Data extract:
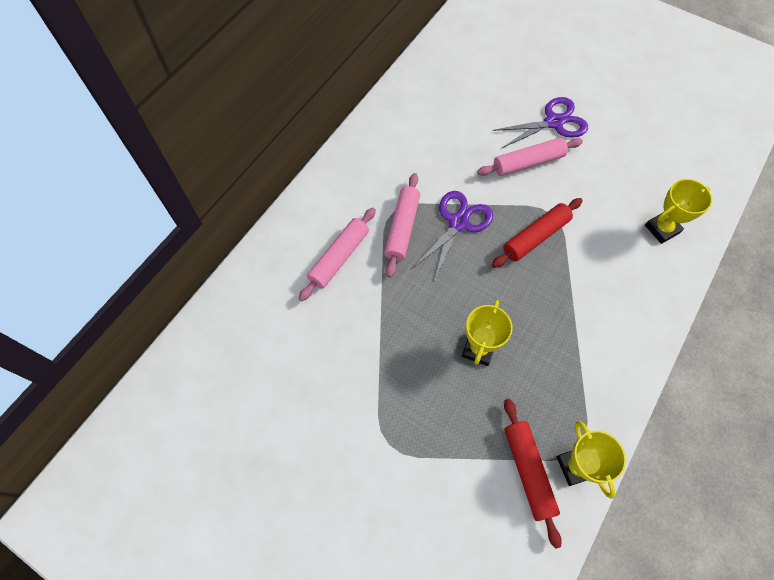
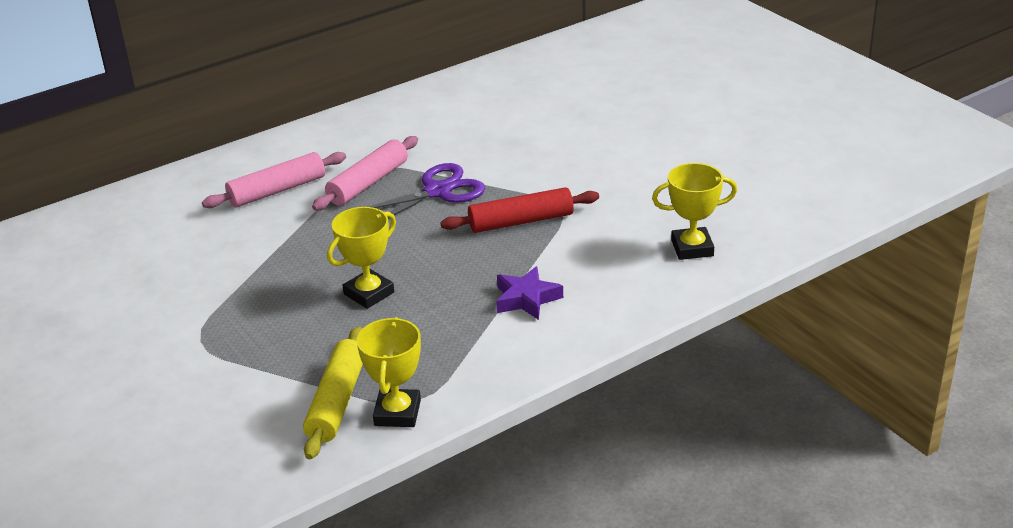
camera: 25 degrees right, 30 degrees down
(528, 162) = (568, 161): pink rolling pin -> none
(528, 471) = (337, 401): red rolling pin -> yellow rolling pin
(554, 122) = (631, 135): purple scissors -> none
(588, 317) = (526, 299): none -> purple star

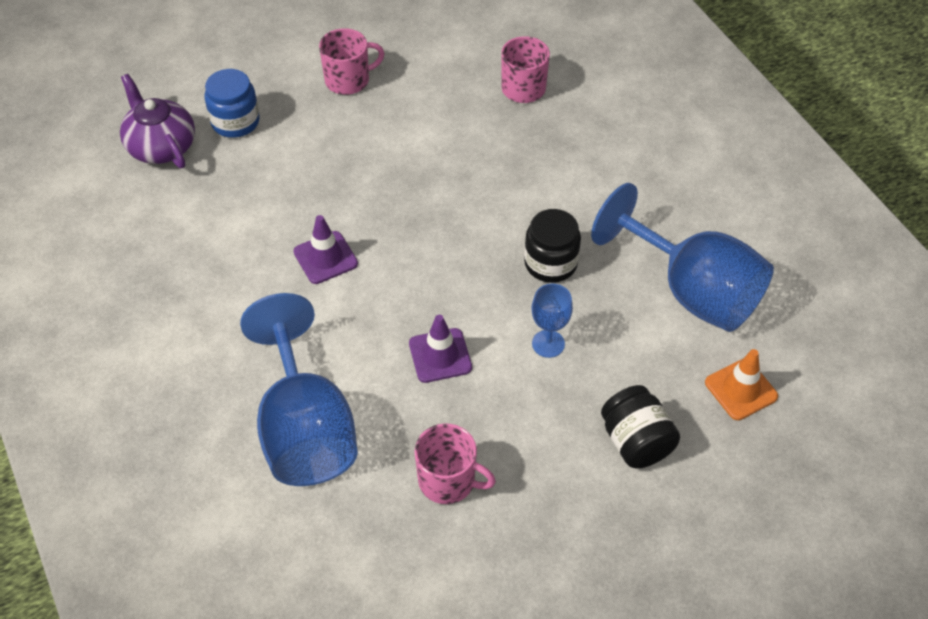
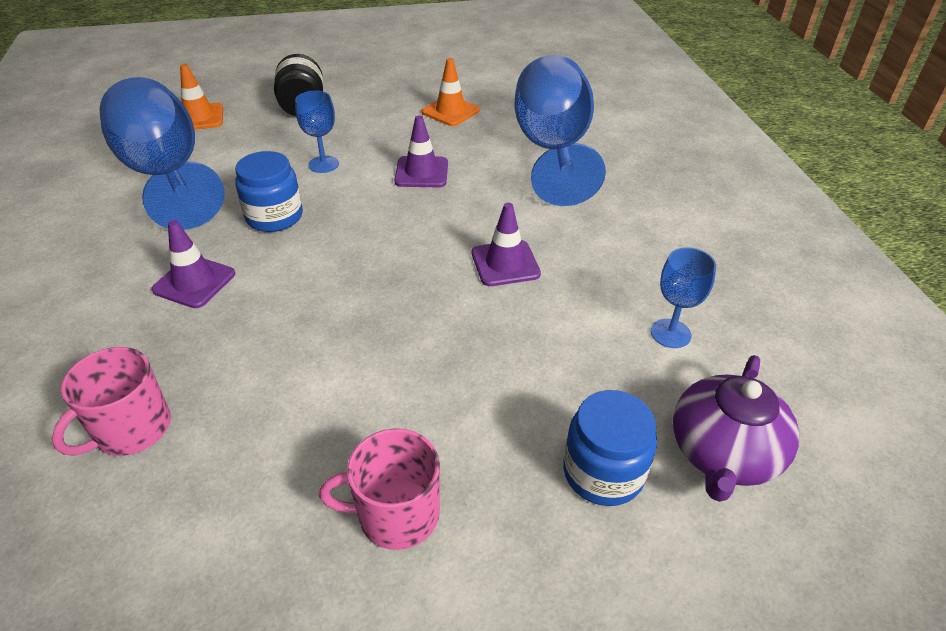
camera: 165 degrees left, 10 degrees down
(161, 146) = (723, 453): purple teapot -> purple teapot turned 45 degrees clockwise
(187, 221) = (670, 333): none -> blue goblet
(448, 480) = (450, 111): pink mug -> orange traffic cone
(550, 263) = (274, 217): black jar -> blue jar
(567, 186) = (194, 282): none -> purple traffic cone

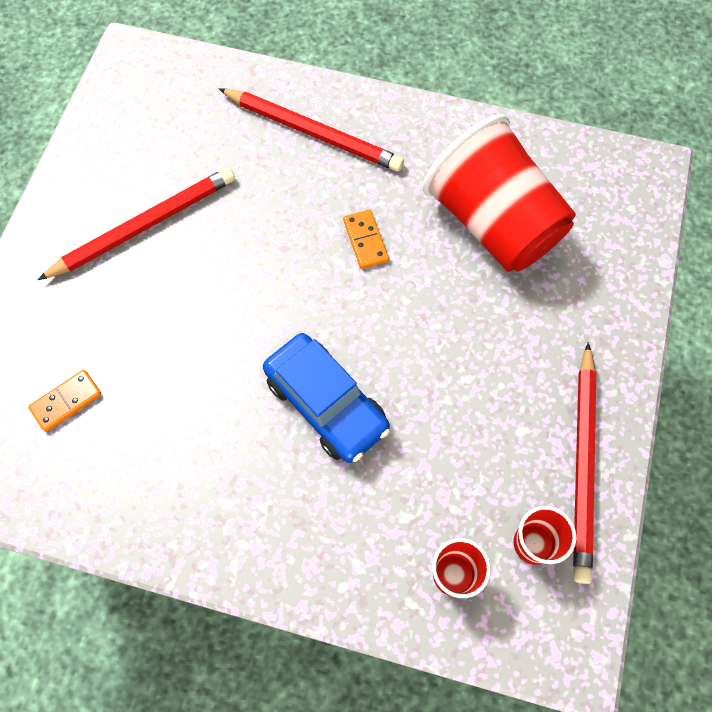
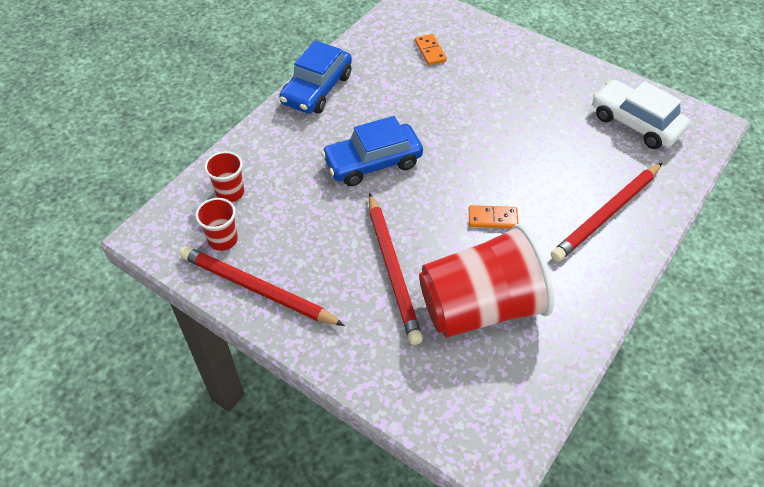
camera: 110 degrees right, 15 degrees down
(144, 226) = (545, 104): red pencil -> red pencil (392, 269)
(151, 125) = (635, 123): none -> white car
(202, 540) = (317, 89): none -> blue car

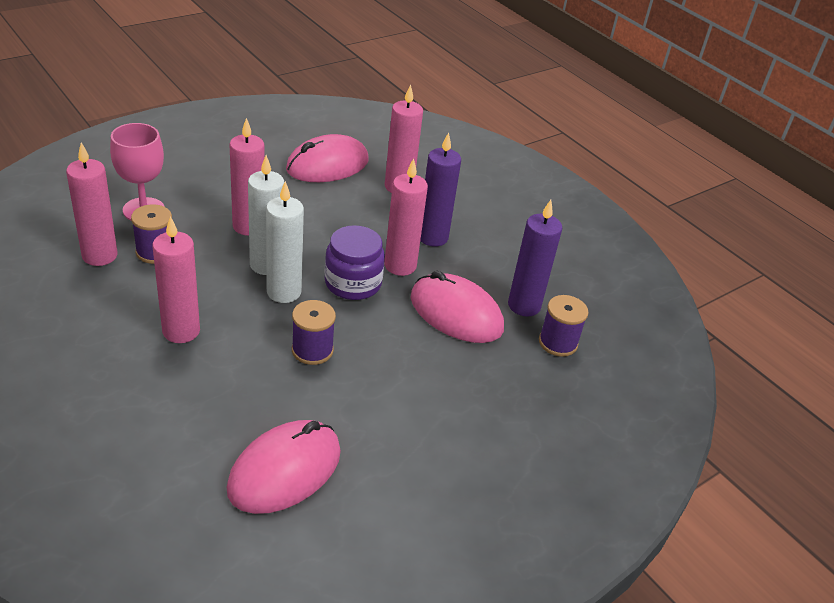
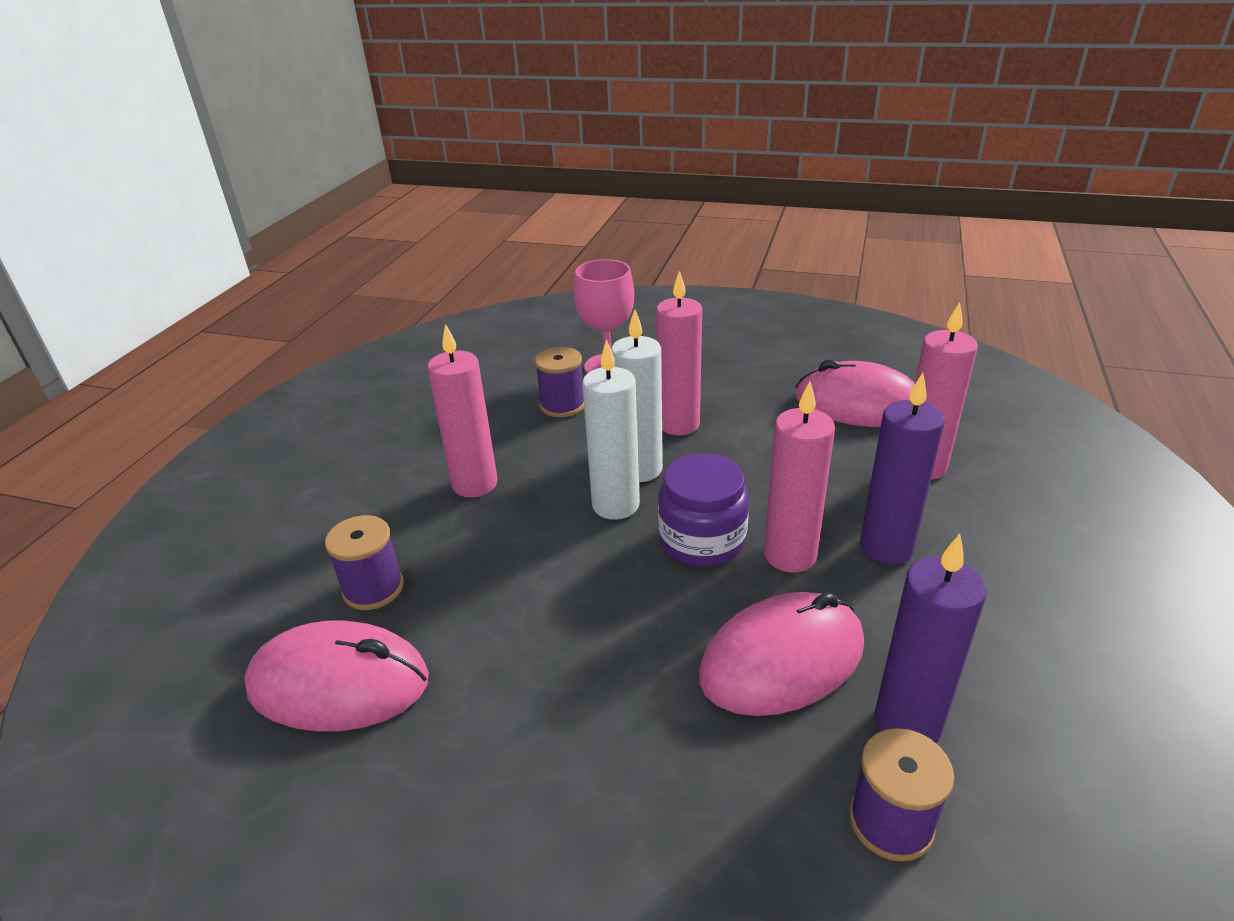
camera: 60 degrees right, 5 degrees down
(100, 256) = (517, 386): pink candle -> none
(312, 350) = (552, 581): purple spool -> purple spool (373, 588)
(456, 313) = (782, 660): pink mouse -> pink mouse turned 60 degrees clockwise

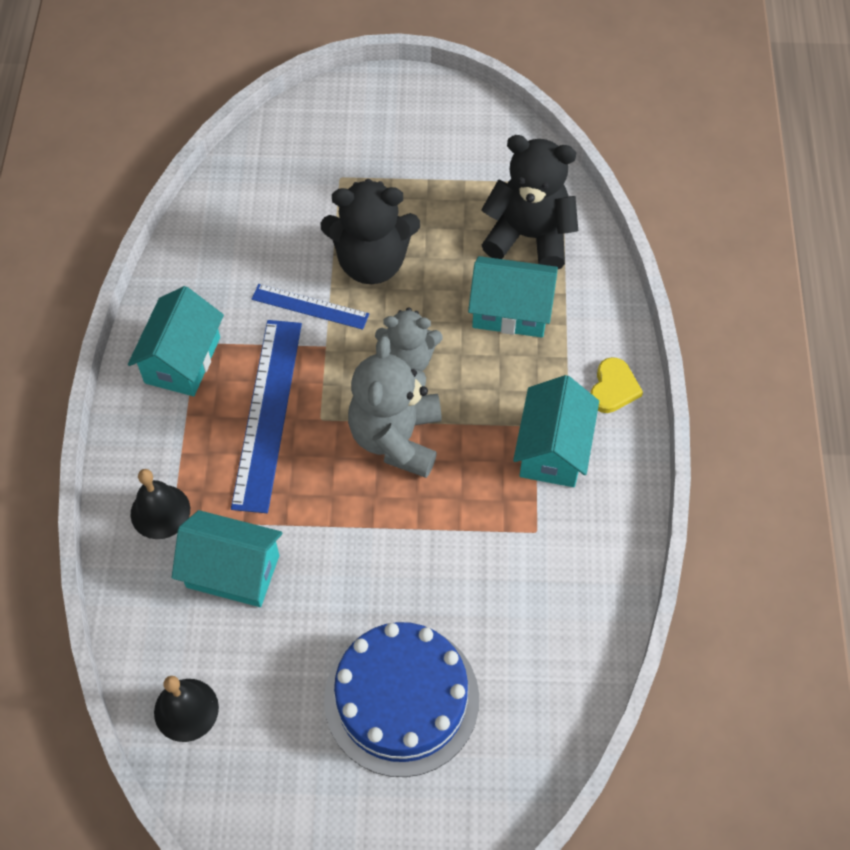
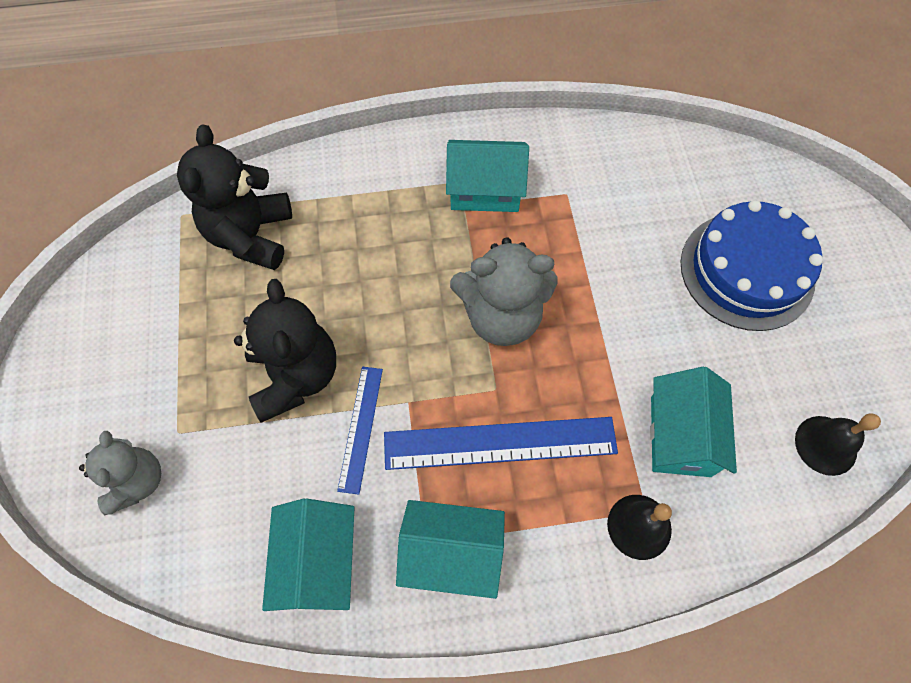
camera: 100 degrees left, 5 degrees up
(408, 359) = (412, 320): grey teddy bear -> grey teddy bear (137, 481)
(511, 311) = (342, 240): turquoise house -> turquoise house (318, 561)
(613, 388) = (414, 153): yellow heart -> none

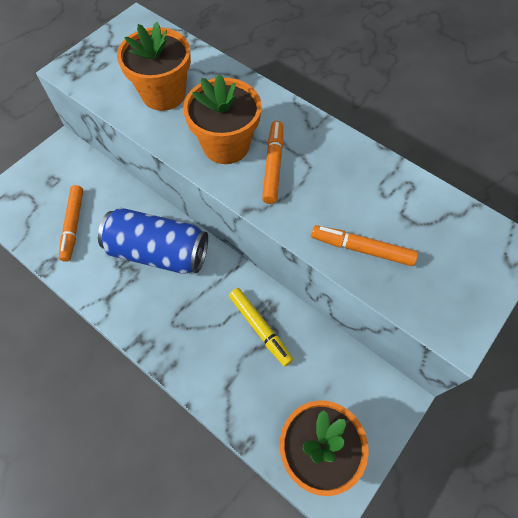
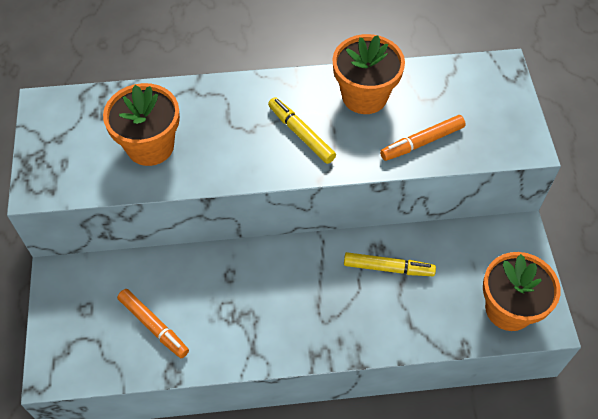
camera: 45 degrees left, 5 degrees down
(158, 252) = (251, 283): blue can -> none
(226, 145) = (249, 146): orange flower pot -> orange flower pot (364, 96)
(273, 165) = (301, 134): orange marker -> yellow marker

Exercise aim: Without the pictures, write out every entry exactly as it appears.

Result of this exercise:
camera: 25 degrees right, 30 degrees down
(528, 162) = (568, 161): pink rolling pin -> none
(528, 471) = (337, 401): red rolling pin -> yellow rolling pin
(554, 122) = (631, 135): purple scissors -> none
(588, 317) = (526, 299): none -> purple star

camera: 165 degrees left, 10 degrees down
(161, 146) = (723, 453): purple teapot -> purple teapot turned 45 degrees clockwise
(187, 221) = (670, 333): none -> blue goblet
(448, 480) = (450, 111): pink mug -> orange traffic cone
(550, 263) = (274, 217): black jar -> blue jar
(567, 186) = (194, 282): none -> purple traffic cone

camera: 110 degrees right, 15 degrees down
(144, 226) = (545, 104): red pencil -> red pencil (392, 269)
(151, 125) = (635, 123): none -> white car
(202, 540) = (317, 89): none -> blue car

camera: 60 degrees right, 5 degrees down
(100, 256) = (517, 386): pink candle -> none
(312, 350) = (552, 581): purple spool -> purple spool (373, 588)
(456, 313) = (782, 660): pink mouse -> pink mouse turned 60 degrees clockwise

camera: 100 degrees left, 5 degrees up
(408, 359) = (412, 320): grey teddy bear -> grey teddy bear (137, 481)
(511, 311) = (342, 240): turquoise house -> turquoise house (318, 561)
(613, 388) = (414, 153): yellow heart -> none

camera: 45 degrees left, 5 degrees down
(158, 252) = (251, 283): blue can -> none
(226, 145) = (249, 146): orange flower pot -> orange flower pot (364, 96)
(273, 165) = (301, 134): orange marker -> yellow marker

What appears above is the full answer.